>>>

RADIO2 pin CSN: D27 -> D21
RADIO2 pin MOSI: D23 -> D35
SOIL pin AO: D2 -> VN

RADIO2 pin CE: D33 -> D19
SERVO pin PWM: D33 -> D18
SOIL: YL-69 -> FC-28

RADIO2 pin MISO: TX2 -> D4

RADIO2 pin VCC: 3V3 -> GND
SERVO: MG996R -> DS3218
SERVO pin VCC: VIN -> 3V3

<<<
>>>

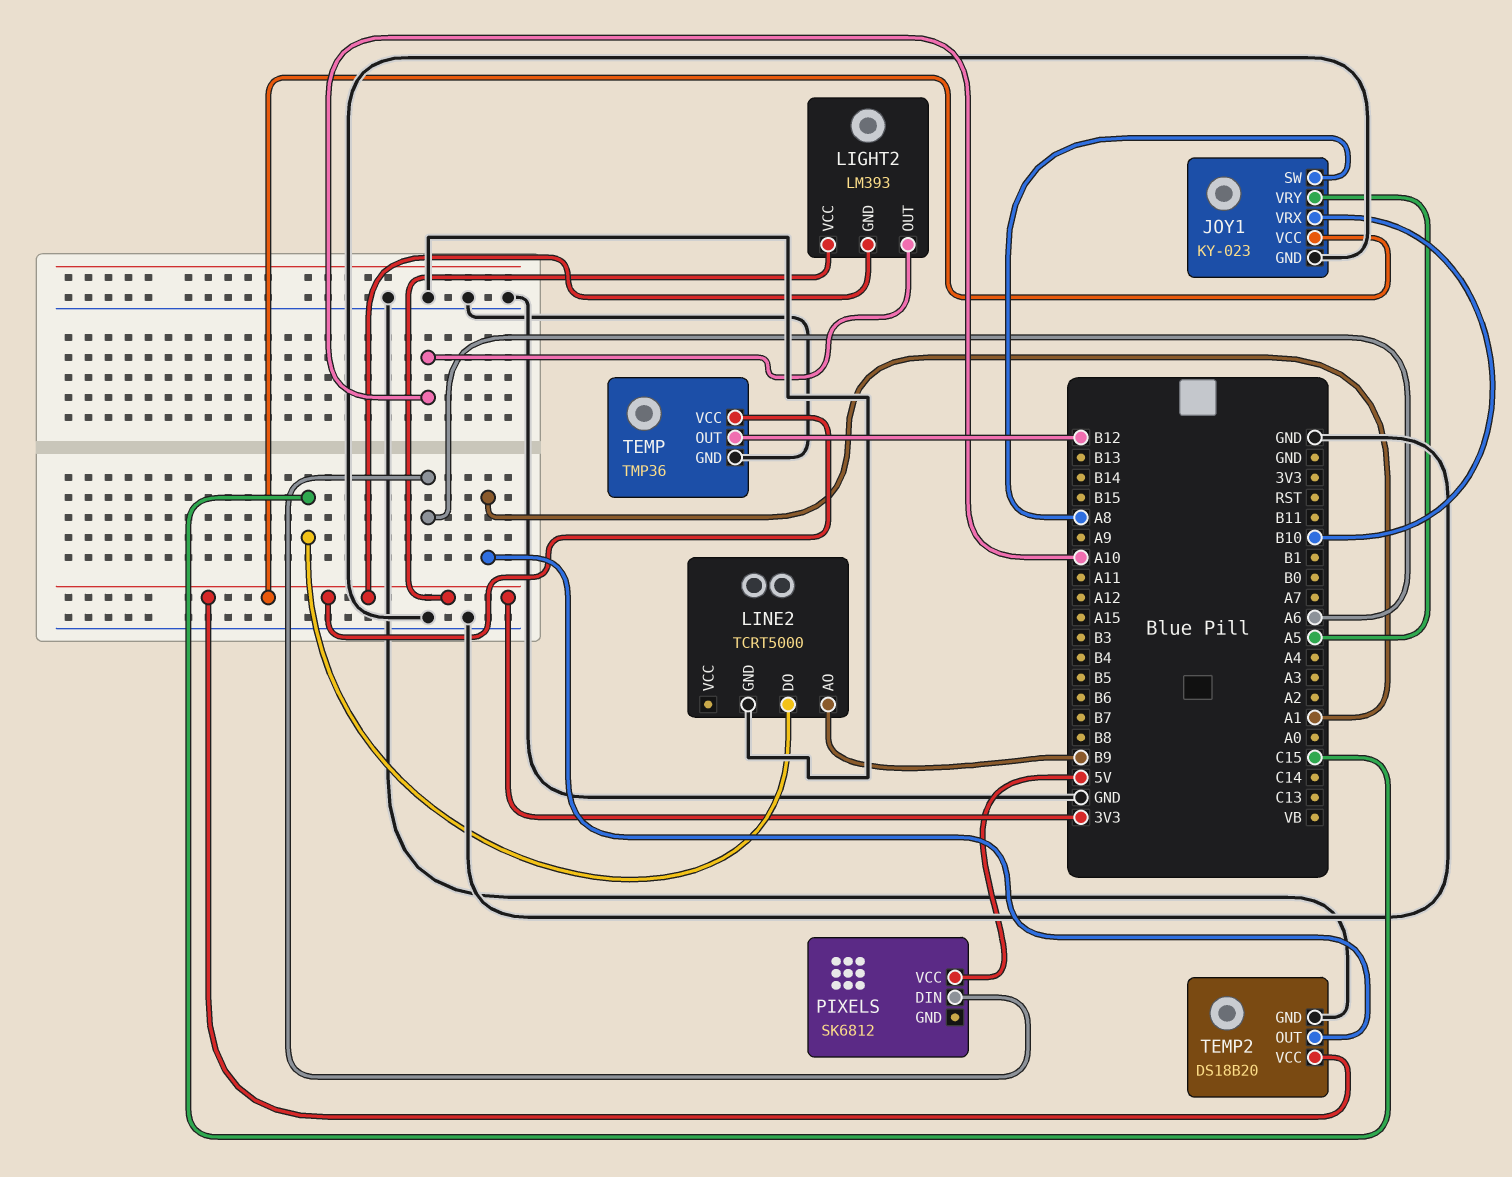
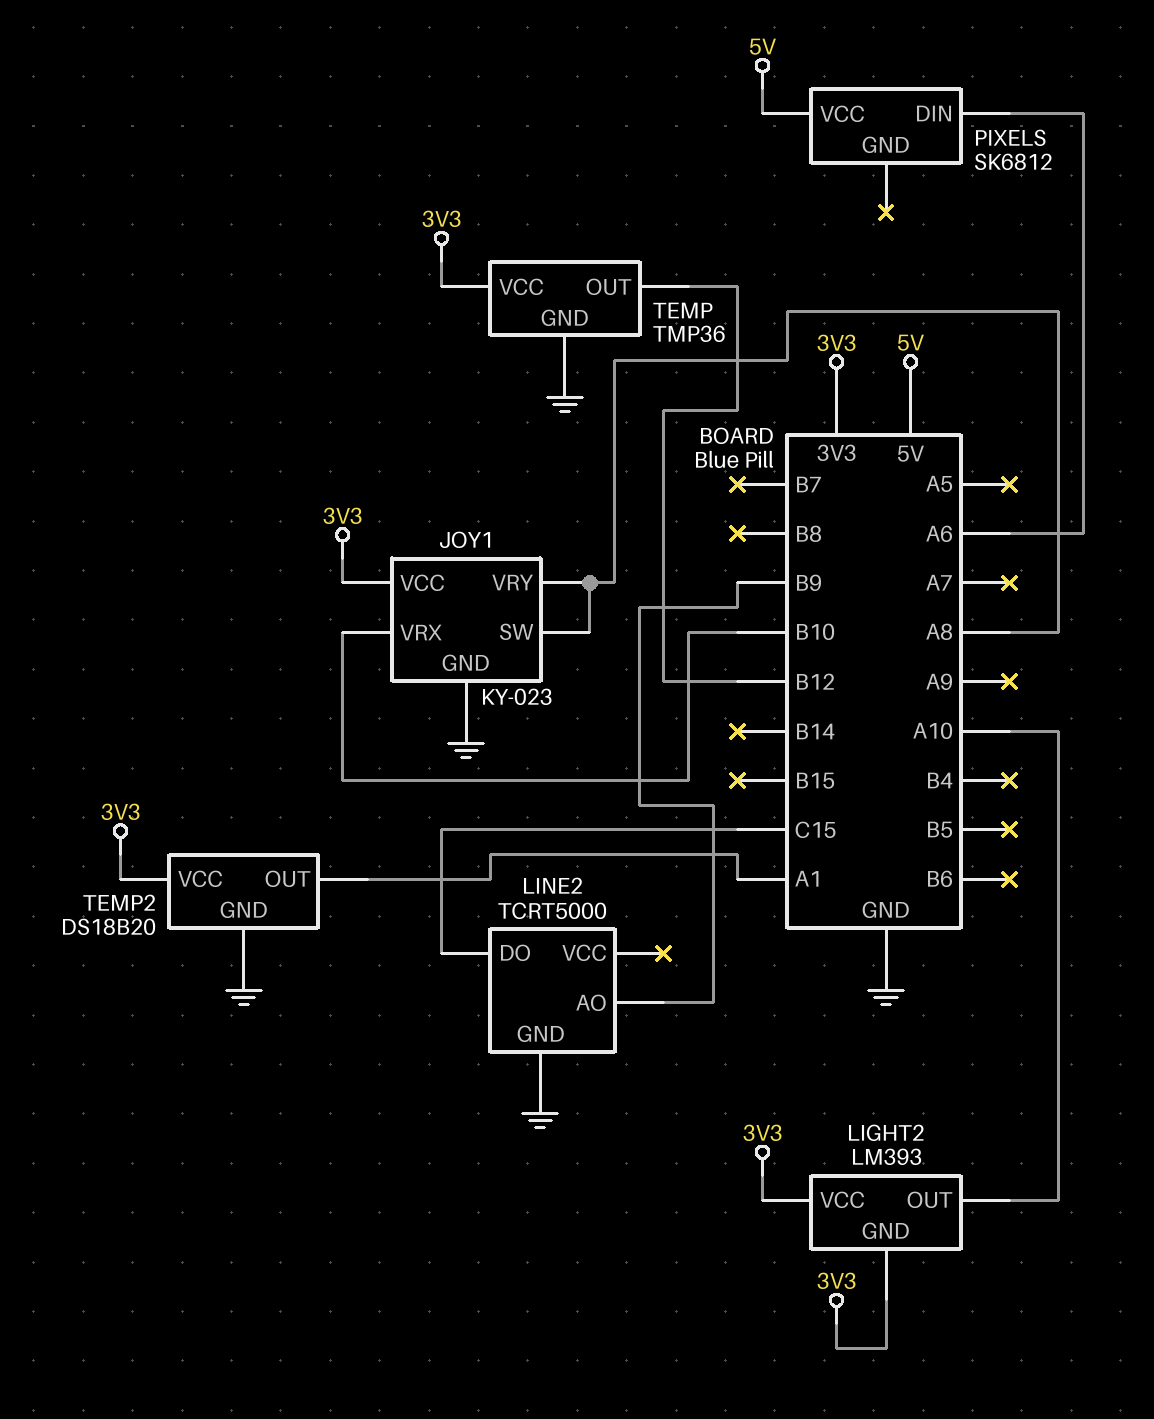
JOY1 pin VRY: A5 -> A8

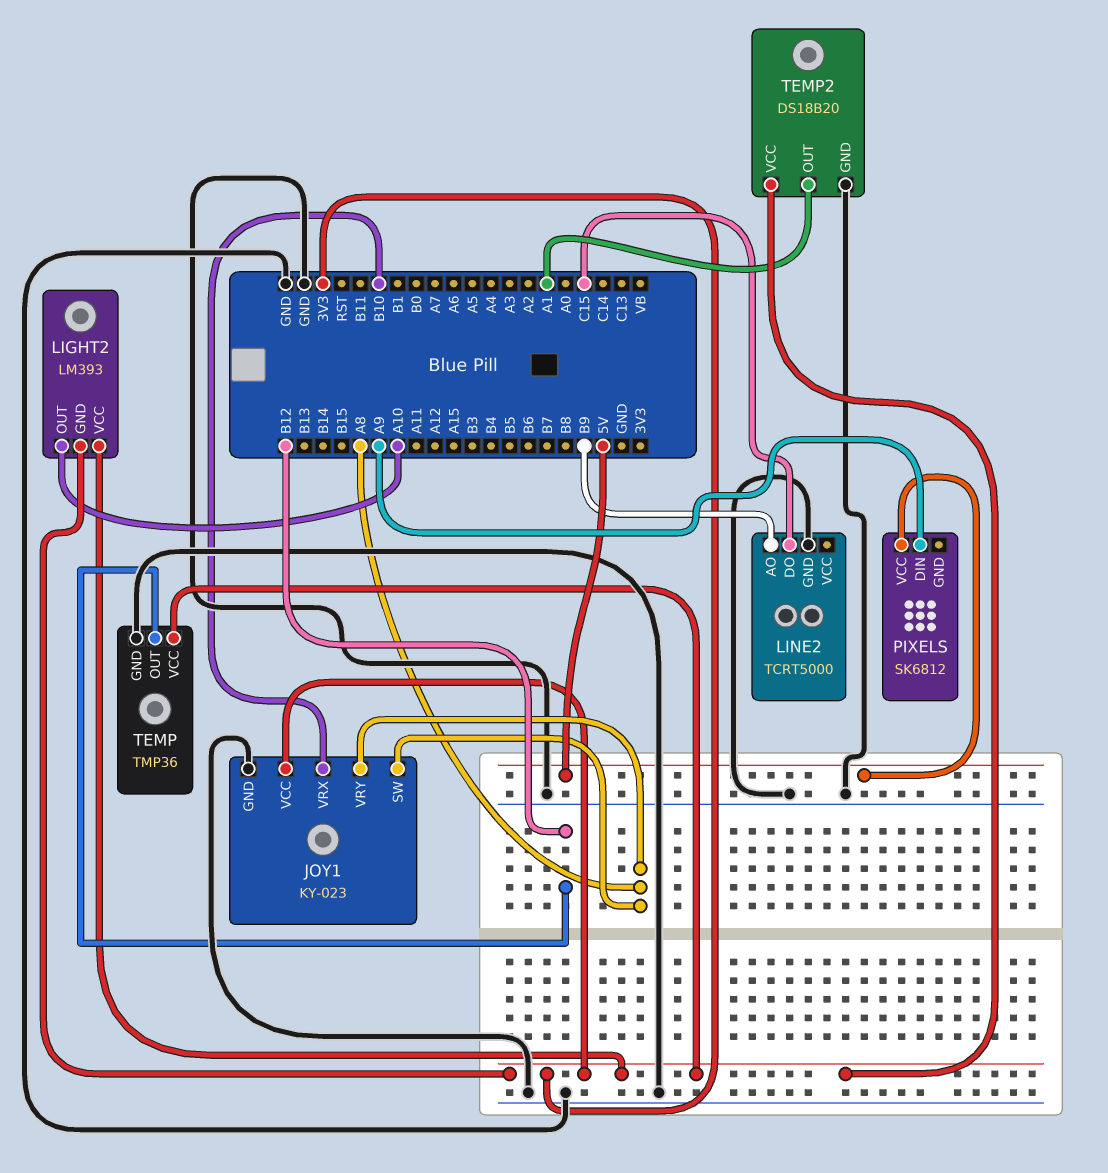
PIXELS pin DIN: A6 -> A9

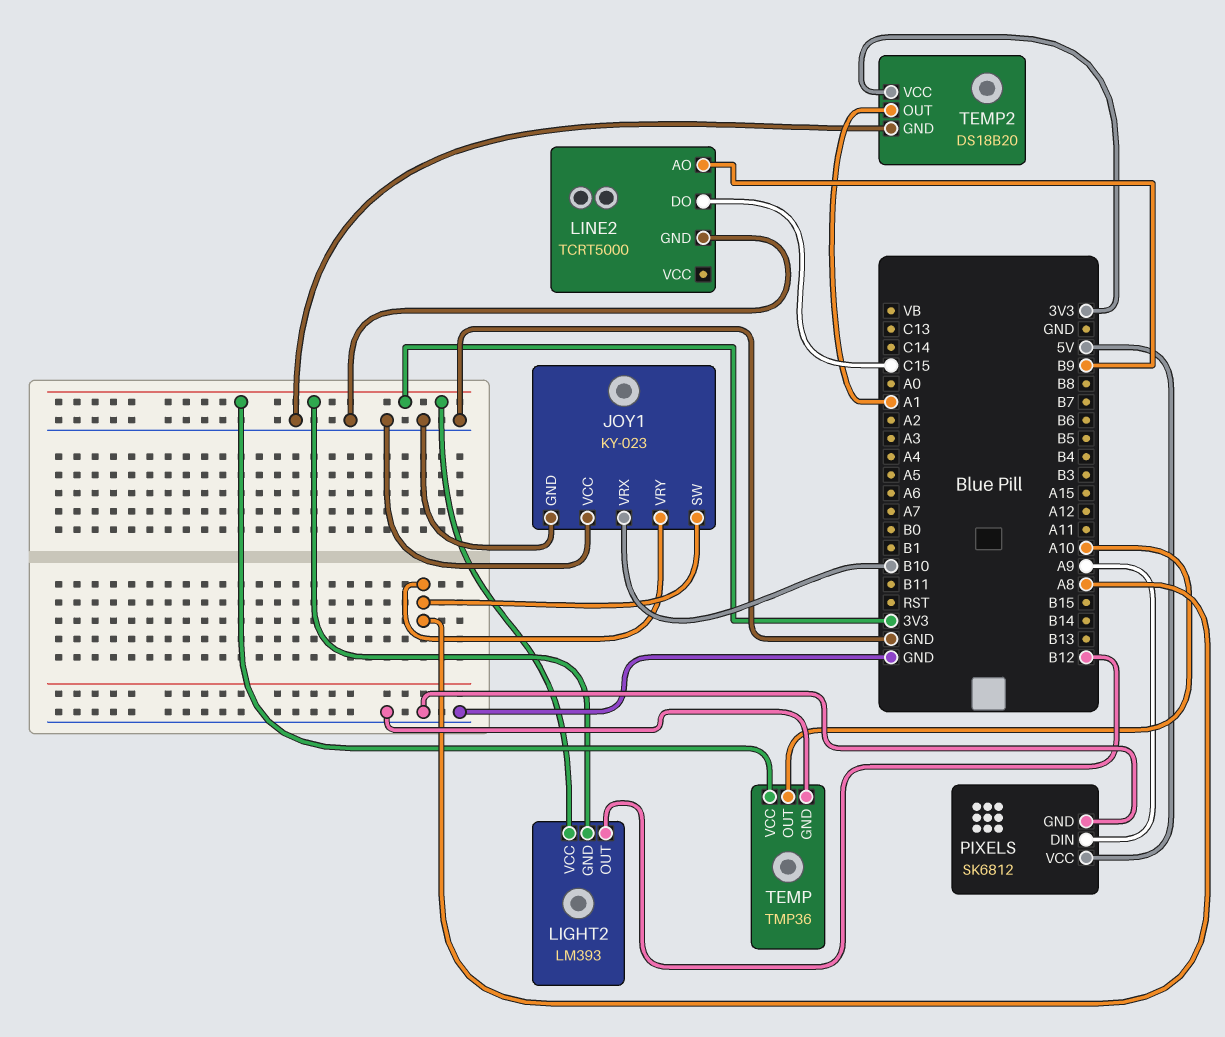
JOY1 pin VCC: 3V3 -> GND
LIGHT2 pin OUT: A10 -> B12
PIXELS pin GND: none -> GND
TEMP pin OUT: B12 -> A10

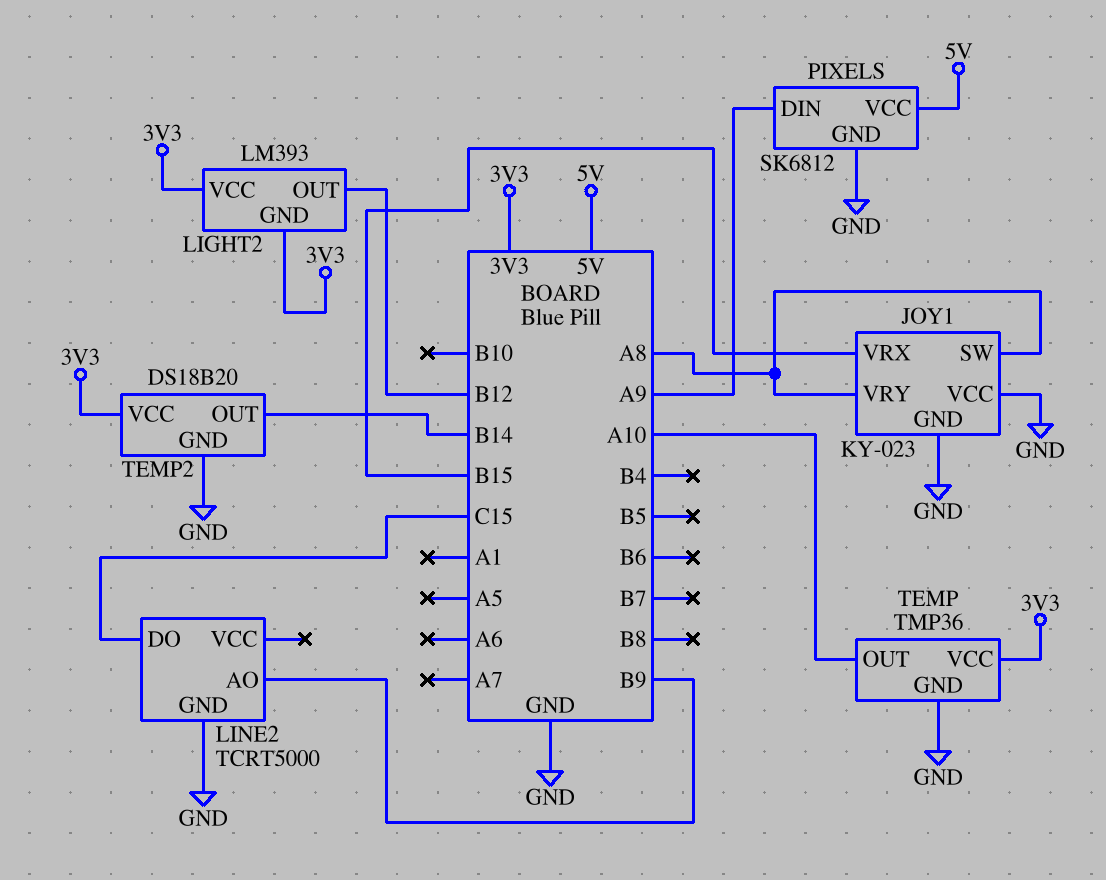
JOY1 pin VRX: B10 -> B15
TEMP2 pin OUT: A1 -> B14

<<<

● **TASK DESCRIPTION**
An exact copy is needed of the entries above, starting at the line that holds "LIGHT2 pin OUT: A10 -> B12" and stopping at the line that holds "TEMP2 pin OUT: A1 -> B14", both kept; pictures stay out.

● **WRITTEN ANSWER**
LIGHT2 pin OUT: A10 -> B12
PIXELS pin GND: none -> GND
TEMP pin OUT: B12 -> A10

JOY1 pin VRX: B10 -> B15
TEMP2 pin OUT: A1 -> B14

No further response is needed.